WORK TO BE COMPLETED: From the line that contains "green mouse: 2 -> 1" to the end of the entries, copy each line exactly, though the pictures stay out.

Top of GIVEN DATA

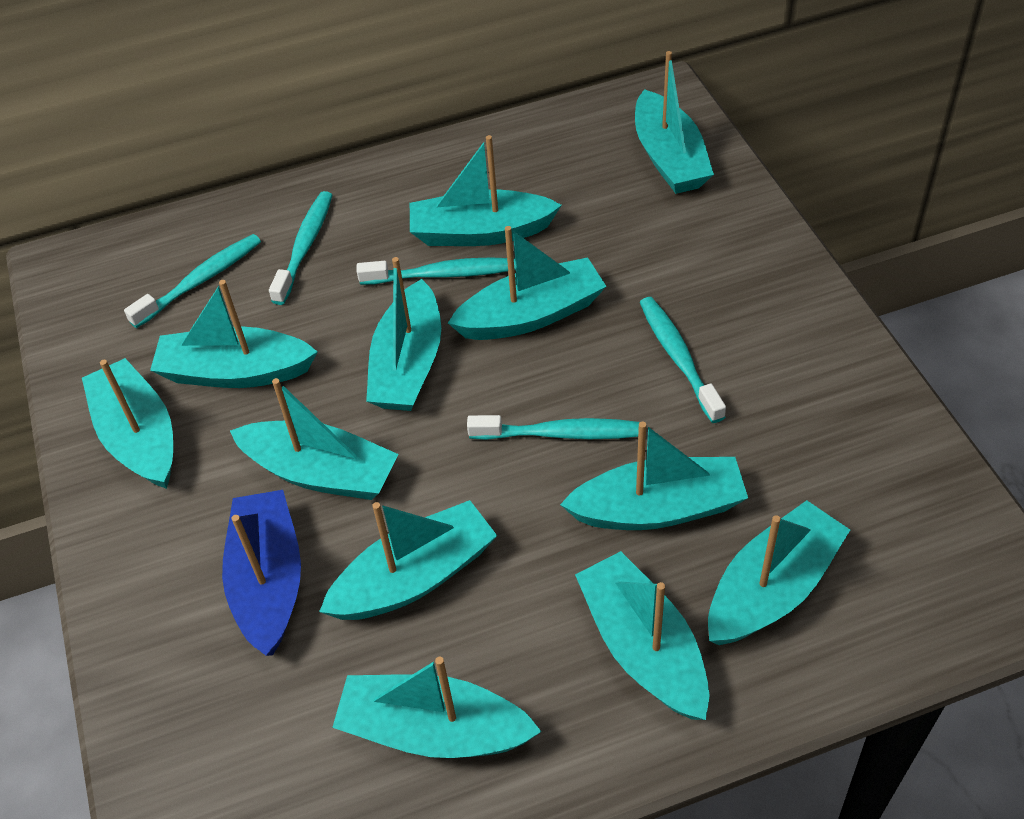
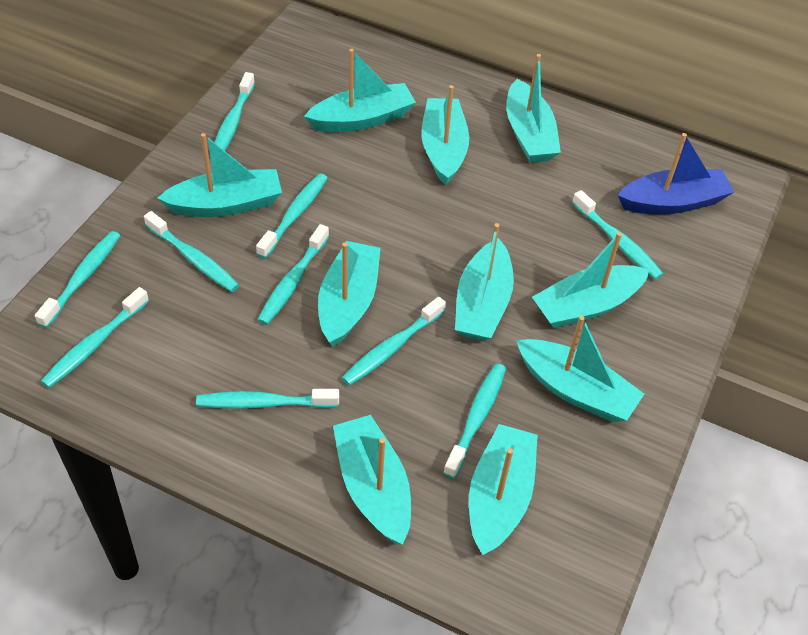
turquoise boat: 12 -> 10
turquoise toothbrush: 5 -> 10

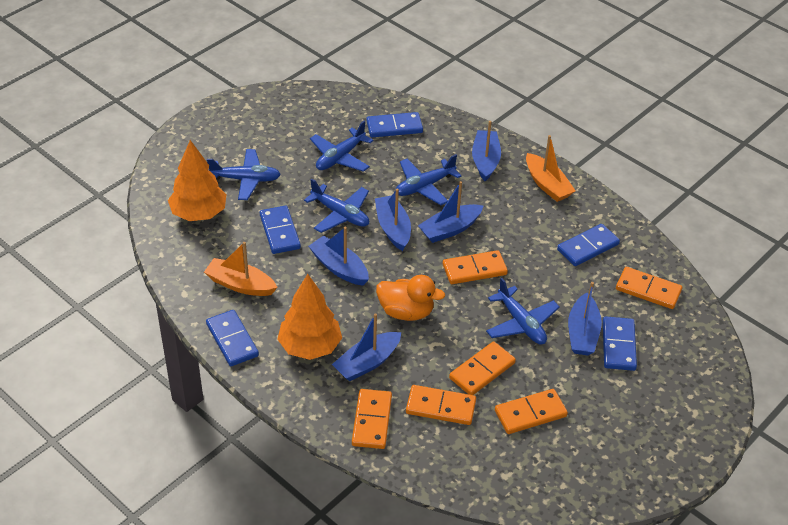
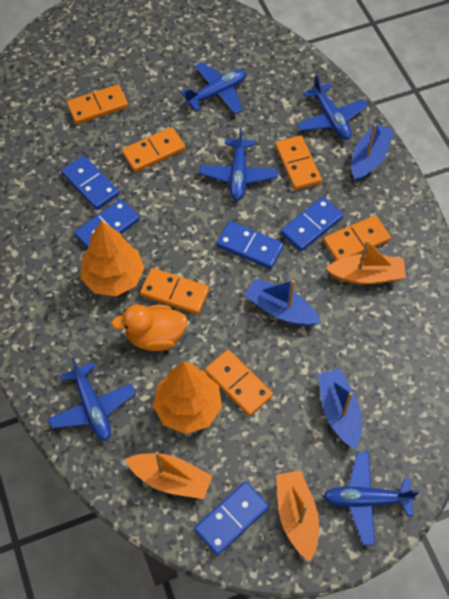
blue boat: 6 -> 3
orange boat: 2 -> 3

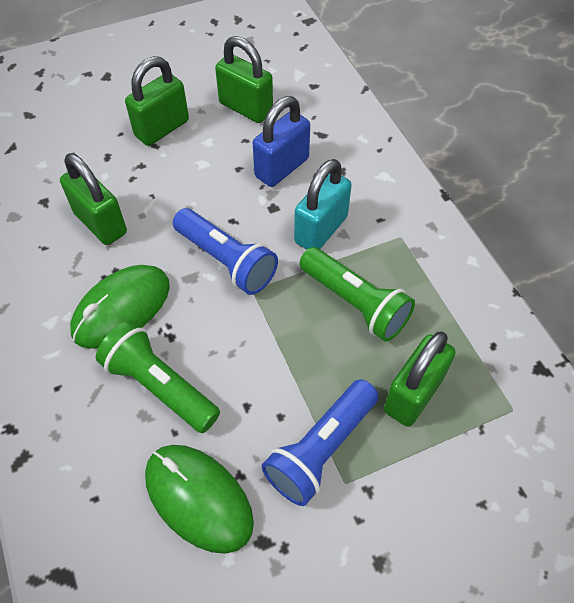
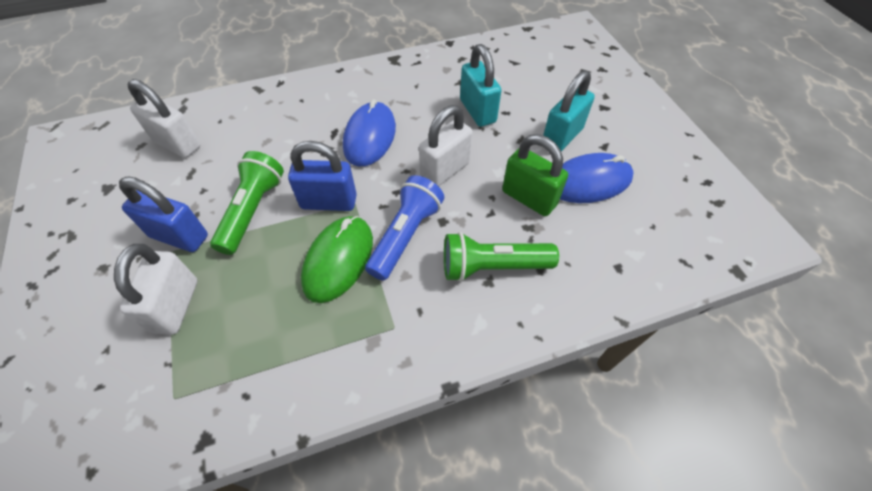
blue flashlight: 2 -> 1
blue mouse: 0 -> 2
blue padlock: 1 -> 2
green mouse: 2 -> 1
green padlock: 4 -> 1
turquoise padlock: 1 -> 2
white padlock: 0 -> 3

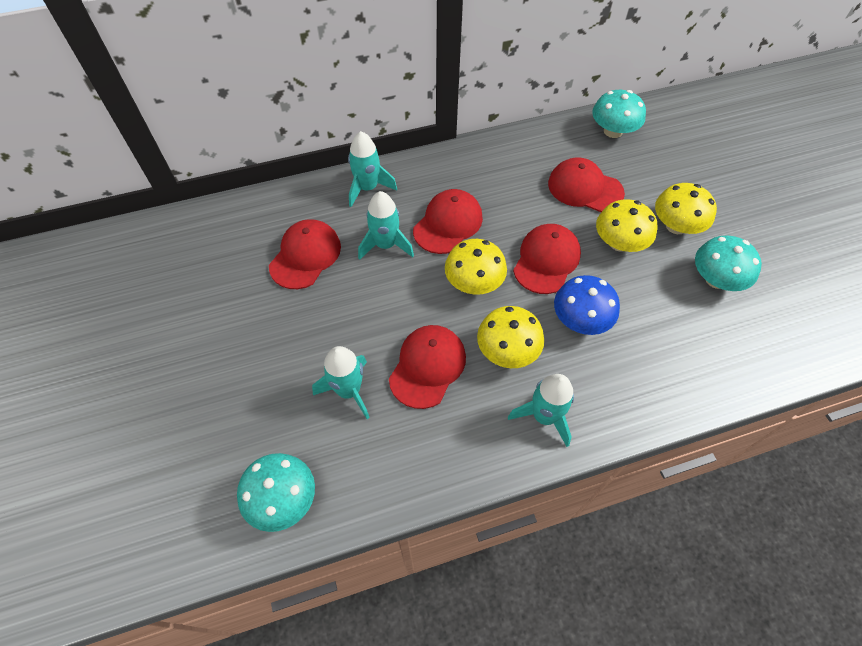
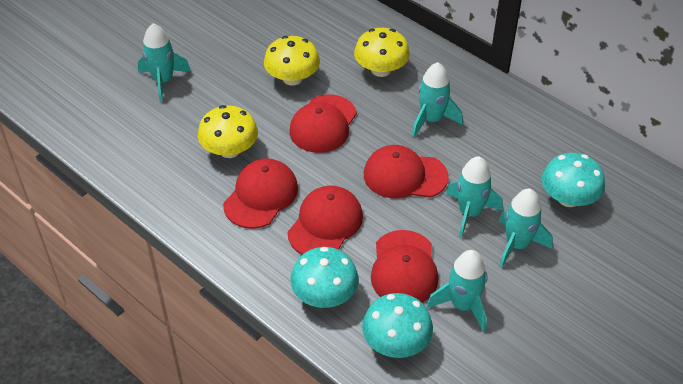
blue mushroom: 1 -> 0
turquoise rocket: 4 -> 5
yellow mushroom: 4 -> 3

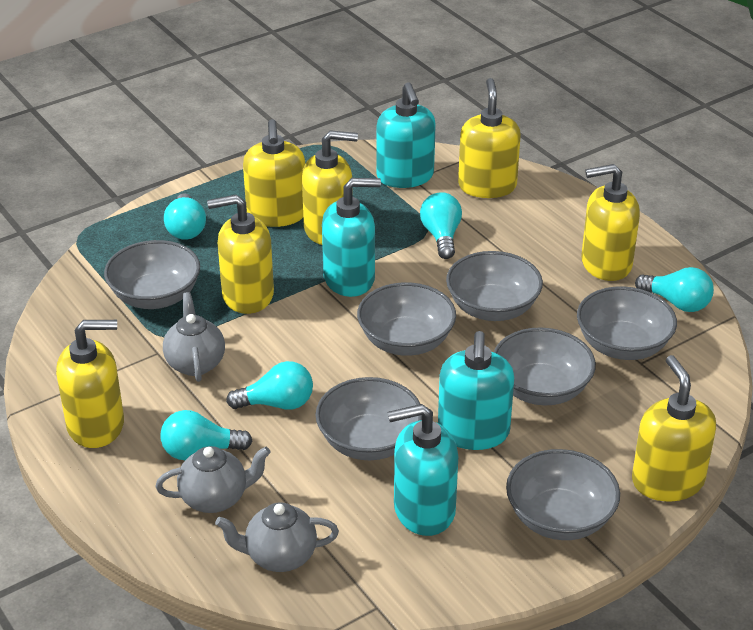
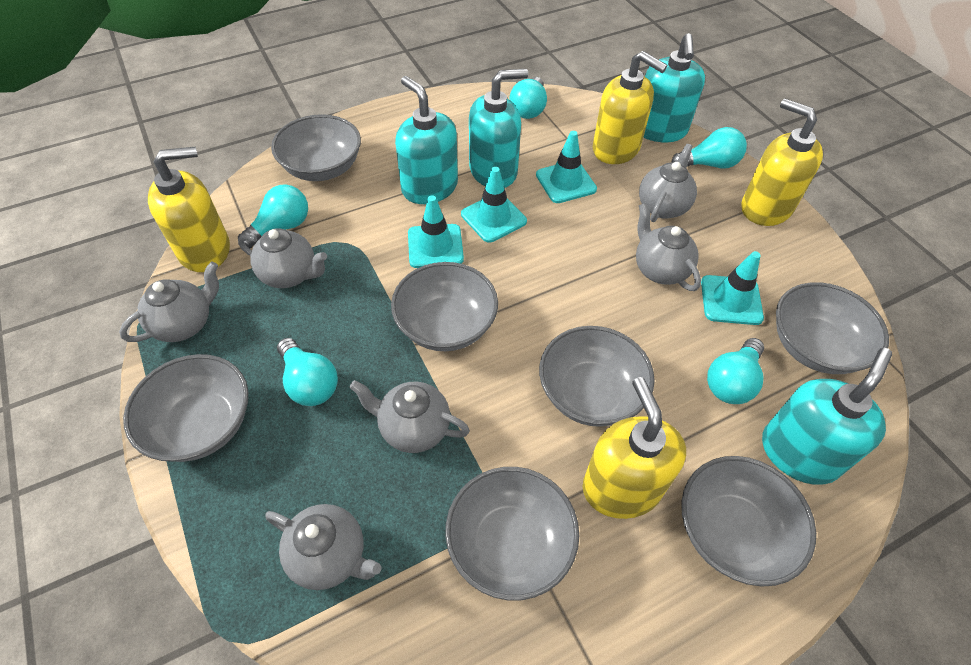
grey teapot: 3 -> 6
turquoise traffic cone: 0 -> 4
yellow soap dispenser: 7 -> 4

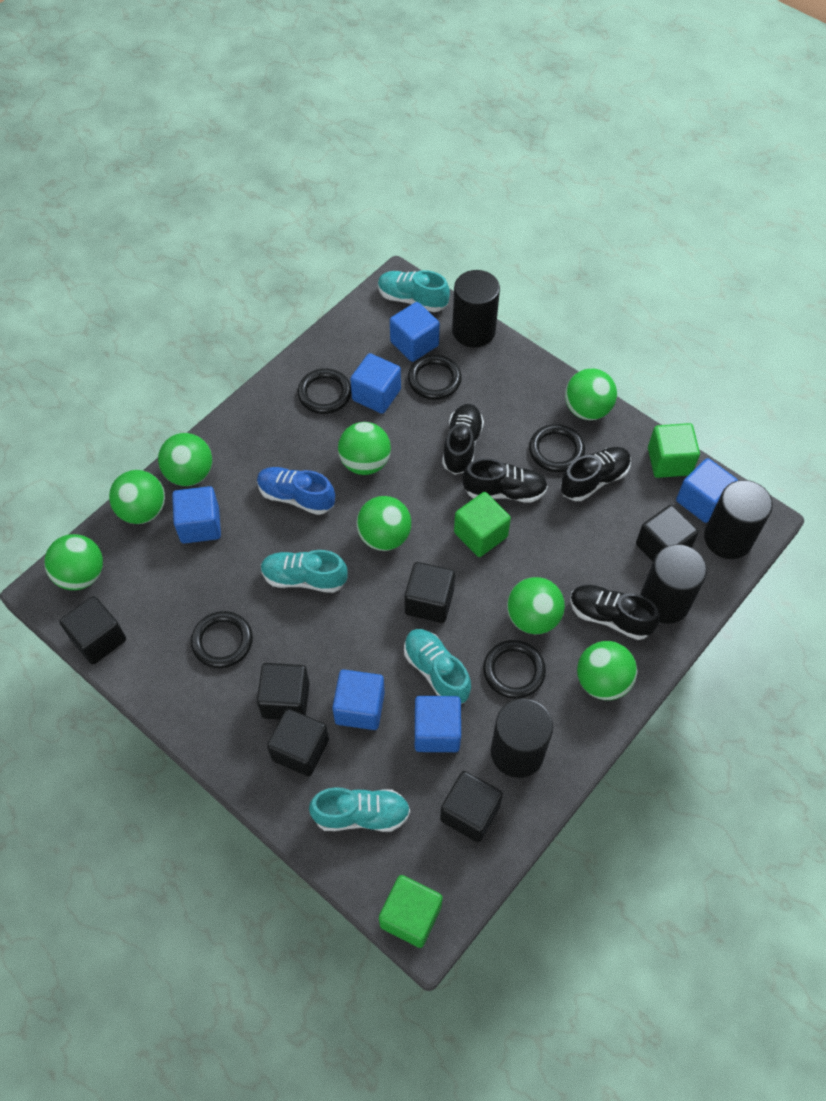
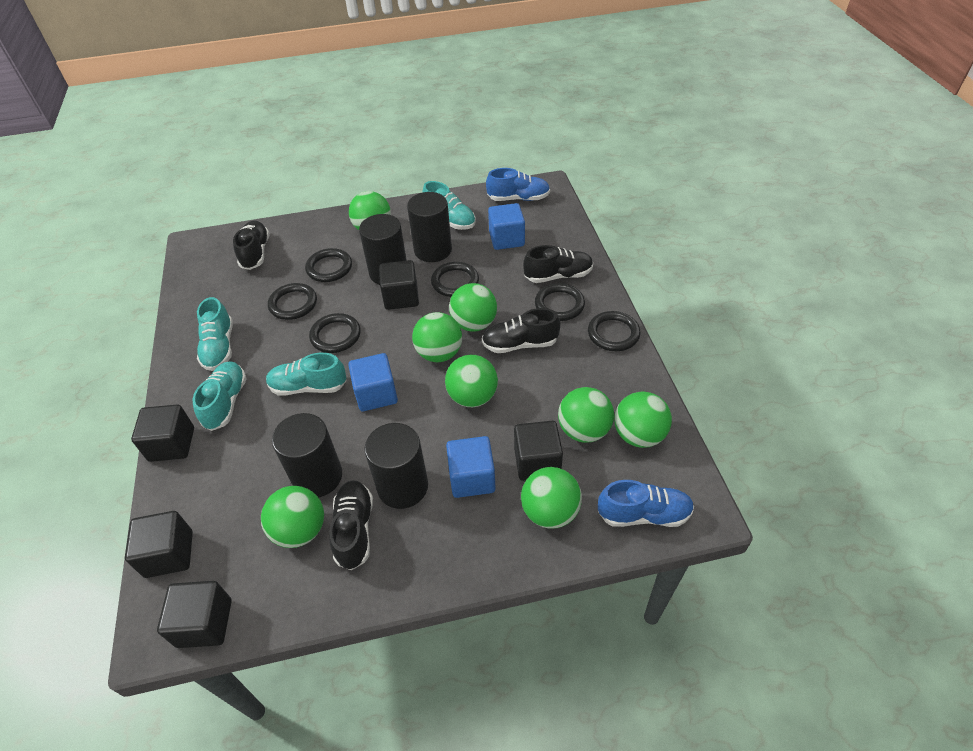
black cube: 6 -> 5
black ring: 5 -> 6
blue cube: 6 -> 3
blue shoe: 1 -> 2
green cube: 3 -> 0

Bottom of GIVEN DATA

YOUR RESPONSE:
green mouse: 2 -> 1
green padlock: 4 -> 1
turquoise padlock: 1 -> 2
white padlock: 0 -> 3

blue mushroom: 1 -> 0
turquoise rocket: 4 -> 5
yellow mushroom: 4 -> 3

grey teapot: 3 -> 6
turquoise traffic cone: 0 -> 4
yellow soap dispenser: 7 -> 4

black cube: 6 -> 5
black ring: 5 -> 6
blue cube: 6 -> 3
blue shoe: 1 -> 2
green cube: 3 -> 0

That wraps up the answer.